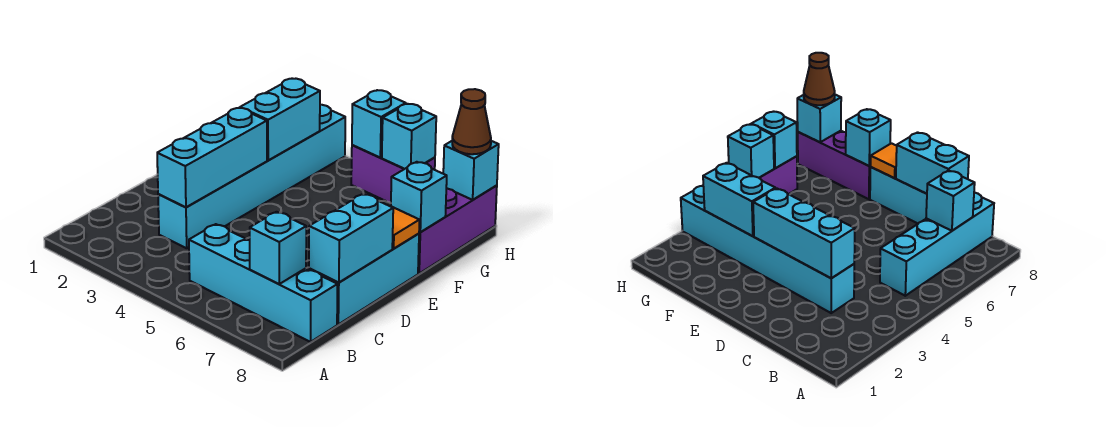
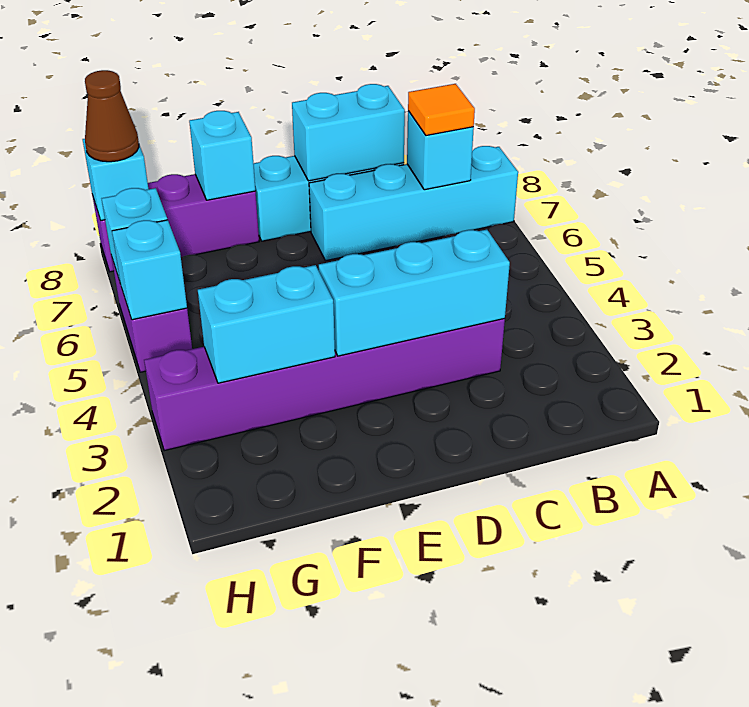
cyan brick B5:B8 level 1 -> cyan brick A7:D7 level 1
cyan brick C3:H3 level 1 -> purple brick C3:H3 level 1
orange tile E8 level 2 -> orange tile B7 level 3

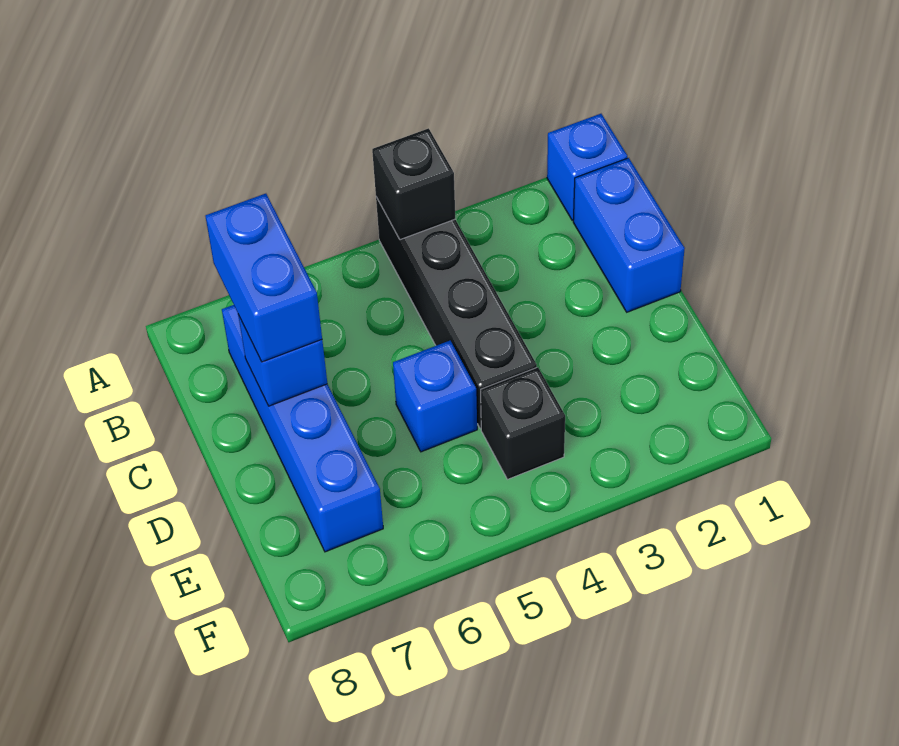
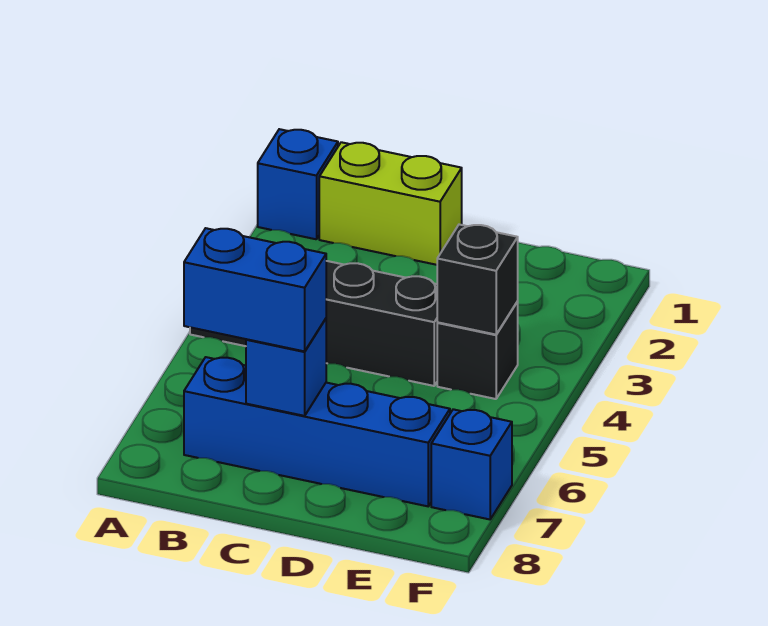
black brick A4 level 2 -> black brick E4 level 2
blue brick B1:C1 level 1 -> lime brick B1:C1 level 1
blue brick D5 level 1 -> blue brick F7 level 1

──────────────────────────────

> _What the exercise asks_
Output the data above exactly; pictures do not belong in the copy.

> _Worked solution_
cyan brick B5:B8 level 1 -> cyan brick A7:D7 level 1
cyan brick C3:H3 level 1 -> purple brick C3:H3 level 1
orange tile E8 level 2 -> orange tile B7 level 3

black brick A4 level 2 -> black brick E4 level 2
blue brick B1:C1 level 1 -> lime brick B1:C1 level 1
blue brick D5 level 1 -> blue brick F7 level 1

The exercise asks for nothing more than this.